**TASK PROMPT**
Reproduce each entry below verbatim.

(MATERIAL PROVIDED)

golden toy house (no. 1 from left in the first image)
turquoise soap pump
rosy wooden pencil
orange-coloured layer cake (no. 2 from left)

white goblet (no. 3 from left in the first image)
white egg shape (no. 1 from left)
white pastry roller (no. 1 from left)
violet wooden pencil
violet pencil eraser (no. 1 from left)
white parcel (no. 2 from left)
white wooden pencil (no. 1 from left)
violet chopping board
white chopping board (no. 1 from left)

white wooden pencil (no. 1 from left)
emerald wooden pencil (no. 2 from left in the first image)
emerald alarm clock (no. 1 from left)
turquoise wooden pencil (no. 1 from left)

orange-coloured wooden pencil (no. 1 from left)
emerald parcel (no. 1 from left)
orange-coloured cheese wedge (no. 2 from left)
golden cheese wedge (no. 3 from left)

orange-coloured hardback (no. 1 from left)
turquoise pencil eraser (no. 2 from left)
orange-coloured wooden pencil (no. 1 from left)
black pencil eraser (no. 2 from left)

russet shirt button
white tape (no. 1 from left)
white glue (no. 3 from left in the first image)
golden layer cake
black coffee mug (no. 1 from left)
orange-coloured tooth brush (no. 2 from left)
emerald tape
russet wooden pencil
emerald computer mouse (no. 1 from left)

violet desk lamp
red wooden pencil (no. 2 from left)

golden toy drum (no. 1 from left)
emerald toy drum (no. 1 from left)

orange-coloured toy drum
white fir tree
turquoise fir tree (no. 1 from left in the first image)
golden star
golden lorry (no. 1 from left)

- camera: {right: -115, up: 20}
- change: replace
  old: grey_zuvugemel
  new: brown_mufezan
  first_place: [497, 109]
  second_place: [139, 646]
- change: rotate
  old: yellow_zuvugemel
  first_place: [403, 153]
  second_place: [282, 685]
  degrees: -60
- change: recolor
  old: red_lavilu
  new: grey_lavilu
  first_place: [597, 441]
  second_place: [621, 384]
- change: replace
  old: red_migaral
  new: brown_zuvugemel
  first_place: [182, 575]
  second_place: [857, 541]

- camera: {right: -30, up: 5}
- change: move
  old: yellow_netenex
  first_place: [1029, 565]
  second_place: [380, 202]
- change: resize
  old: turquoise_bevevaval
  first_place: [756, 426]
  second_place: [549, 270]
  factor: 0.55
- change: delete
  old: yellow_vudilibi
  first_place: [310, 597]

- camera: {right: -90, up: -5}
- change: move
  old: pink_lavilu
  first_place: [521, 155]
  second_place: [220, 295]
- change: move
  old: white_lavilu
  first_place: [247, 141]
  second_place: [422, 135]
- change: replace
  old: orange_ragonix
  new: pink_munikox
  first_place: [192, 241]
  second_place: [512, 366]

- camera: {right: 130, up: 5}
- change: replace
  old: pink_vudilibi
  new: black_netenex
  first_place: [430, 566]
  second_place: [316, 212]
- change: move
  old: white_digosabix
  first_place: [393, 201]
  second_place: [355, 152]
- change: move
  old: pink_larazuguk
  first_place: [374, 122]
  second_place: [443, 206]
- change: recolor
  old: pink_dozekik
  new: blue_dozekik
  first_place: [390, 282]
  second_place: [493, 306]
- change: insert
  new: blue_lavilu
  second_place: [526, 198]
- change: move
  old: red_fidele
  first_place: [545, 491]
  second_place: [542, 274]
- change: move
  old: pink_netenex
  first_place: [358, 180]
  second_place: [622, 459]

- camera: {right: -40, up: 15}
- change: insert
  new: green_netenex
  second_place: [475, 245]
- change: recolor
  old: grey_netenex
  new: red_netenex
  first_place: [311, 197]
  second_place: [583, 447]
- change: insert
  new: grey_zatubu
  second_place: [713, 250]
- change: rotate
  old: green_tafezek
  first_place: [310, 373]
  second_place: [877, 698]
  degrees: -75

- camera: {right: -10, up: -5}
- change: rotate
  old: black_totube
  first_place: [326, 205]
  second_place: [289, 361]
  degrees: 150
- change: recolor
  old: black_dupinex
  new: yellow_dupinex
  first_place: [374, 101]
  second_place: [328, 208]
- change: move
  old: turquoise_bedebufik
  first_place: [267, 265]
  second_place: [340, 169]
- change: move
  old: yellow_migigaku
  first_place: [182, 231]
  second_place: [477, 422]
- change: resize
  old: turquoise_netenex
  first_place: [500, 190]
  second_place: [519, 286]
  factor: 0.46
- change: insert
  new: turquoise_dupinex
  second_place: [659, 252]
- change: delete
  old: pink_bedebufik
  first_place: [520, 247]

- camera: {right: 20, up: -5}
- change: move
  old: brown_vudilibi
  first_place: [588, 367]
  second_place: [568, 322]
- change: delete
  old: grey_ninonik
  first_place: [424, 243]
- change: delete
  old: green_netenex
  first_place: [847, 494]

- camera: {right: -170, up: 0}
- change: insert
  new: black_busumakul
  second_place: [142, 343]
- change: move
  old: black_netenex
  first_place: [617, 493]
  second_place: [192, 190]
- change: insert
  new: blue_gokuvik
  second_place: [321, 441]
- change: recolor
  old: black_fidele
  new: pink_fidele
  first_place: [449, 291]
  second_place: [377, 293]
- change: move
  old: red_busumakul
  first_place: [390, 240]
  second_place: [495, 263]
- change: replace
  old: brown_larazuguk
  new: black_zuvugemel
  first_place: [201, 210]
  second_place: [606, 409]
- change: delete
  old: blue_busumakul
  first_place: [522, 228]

(End MATERIAL PROVIDED)

**EXERCISE RESULT**
golden toy house (no. 1 from left in the first image)
turquoise soap pump
rosy wooden pencil
orange-coloured layer cake (no. 2 from left)

white goblet (no. 3 from left in the first image)
white egg shape (no. 1 from left)
white pastry roller (no. 1 from left)
violet wooden pencil
violet pencil eraser (no. 1 from left)
white parcel (no. 2 from left)
white wooden pencil (no. 1 from left)
violet chopping board
white chopping board (no. 1 from left)

white wooden pencil (no. 1 from left)
emerald wooden pencil (no. 2 from left in the first image)
emerald alarm clock (no. 1 from left)
turquoise wooden pencil (no. 1 from left)

orange-coloured wooden pencil (no. 1 from left)
emerald parcel (no. 1 from left)
orange-coloured cheese wedge (no. 2 from left)
golden cheese wedge (no. 3 from left)

orange-coloured hardback (no. 1 from left)
turquoise pencil eraser (no. 2 from left)
orange-coloured wooden pencil (no. 1 from left)
black pencil eraser (no. 2 from left)

russet shirt button
white tape (no. 1 from left)
white glue (no. 3 from left in the first image)
golden layer cake
black coffee mug (no. 1 from left)
orange-coloured tooth brush (no. 2 from left)
emerald tape
russet wooden pencil
emerald computer mouse (no. 1 from left)

violet desk lamp
red wooden pencil (no. 2 from left)

golden toy drum (no. 1 from left)
emerald toy drum (no. 1 from left)

orange-coloured toy drum
white fir tree
turquoise fir tree (no. 1 from left in the first image)
golden star
golden lorry (no. 1 from left)

- camera: {right: -115, up: 20}
- change: replace
  old: grey_zuvugemel
  new: brown_mufezan
  first_place: [497, 109]
  second_place: [139, 646]
- change: rotate
  old: yellow_zuvugemel
  first_place: [403, 153]
  second_place: [282, 685]
  degrees: -60
- change: recolor
  old: red_lavilu
  new: grey_lavilu
  first_place: [597, 441]
  second_place: [621, 384]
- change: replace
  old: red_migaral
  new: brown_zuvugemel
  first_place: [182, 575]
  second_place: [857, 541]

- camera: {right: -30, up: 5}
- change: move
  old: yellow_netenex
  first_place: [1029, 565]
  second_place: [380, 202]
- change: resize
  old: turquoise_bevevaval
  first_place: [756, 426]
  second_place: [549, 270]
  factor: 0.55
- change: delete
  old: yellow_vudilibi
  first_place: [310, 597]

- camera: {right: -90, up: -5}
- change: move
  old: pink_lavilu
  first_place: [521, 155]
  second_place: [220, 295]
- change: move
  old: white_lavilu
  first_place: [247, 141]
  second_place: [422, 135]
- change: replace
  old: orange_ragonix
  new: pink_munikox
  first_place: [192, 241]
  second_place: [512, 366]

- camera: {right: 130, up: 5}
- change: replace
  old: pink_vudilibi
  new: black_netenex
  first_place: [430, 566]
  second_place: [316, 212]
- change: move
  old: white_digosabix
  first_place: [393, 201]
  second_place: [355, 152]
- change: move
  old: pink_larazuguk
  first_place: [374, 122]
  second_place: [443, 206]
- change: recolor
  old: pink_dozekik
  new: blue_dozekik
  first_place: [390, 282]
  second_place: [493, 306]
- change: insert
  new: blue_lavilu
  second_place: [526, 198]
- change: move
  old: red_fidele
  first_place: [545, 491]
  second_place: [542, 274]
- change: move
  old: pink_netenex
  first_place: [358, 180]
  second_place: [622, 459]

- camera: {right: -40, up: 15}
- change: insert
  new: green_netenex
  second_place: [475, 245]
- change: recolor
  old: grey_netenex
  new: red_netenex
  first_place: [311, 197]
  second_place: [583, 447]
- change: insert
  new: grey_zatubu
  second_place: [713, 250]
- change: rotate
  old: green_tafezek
  first_place: [310, 373]
  second_place: [877, 698]
  degrees: -75

- camera: {right: -10, up: -5}
- change: rotate
  old: black_totube
  first_place: [326, 205]
  second_place: [289, 361]
  degrees: 150
- change: recolor
  old: black_dupinex
  new: yellow_dupinex
  first_place: [374, 101]
  second_place: [328, 208]
- change: move
  old: turquoise_bedebufik
  first_place: [267, 265]
  second_place: [340, 169]
- change: move
  old: yellow_migigaku
  first_place: [182, 231]
  second_place: [477, 422]
- change: resize
  old: turquoise_netenex
  first_place: [500, 190]
  second_place: [519, 286]
  factor: 0.46
- change: insert
  new: turquoise_dupinex
  second_place: [659, 252]
- change: delete
  old: pink_bedebufik
  first_place: [520, 247]

- camera: {right: 20, up: -5}
- change: move
  old: brown_vudilibi
  first_place: [588, 367]
  second_place: [568, 322]
- change: delete
  old: grey_ninonik
  first_place: [424, 243]
- change: delete
  old: green_netenex
  first_place: [847, 494]

- camera: {right: -170, up: 0}
- change: insert
  new: black_busumakul
  second_place: [142, 343]
- change: move
  old: black_netenex
  first_place: [617, 493]
  second_place: [192, 190]
- change: insert
  new: blue_gokuvik
  second_place: [321, 441]
- change: recolor
  old: black_fidele
  new: pink_fidele
  first_place: [449, 291]
  second_place: [377, 293]
- change: move
  old: red_busumakul
  first_place: [390, 240]
  second_place: [495, 263]
- change: replace
  old: brown_larazuguk
  new: black_zuvugemel
  first_place: [201, 210]
  second_place: [606, 409]
- change: delete
  old: blue_busumakul
  first_place: [522, 228]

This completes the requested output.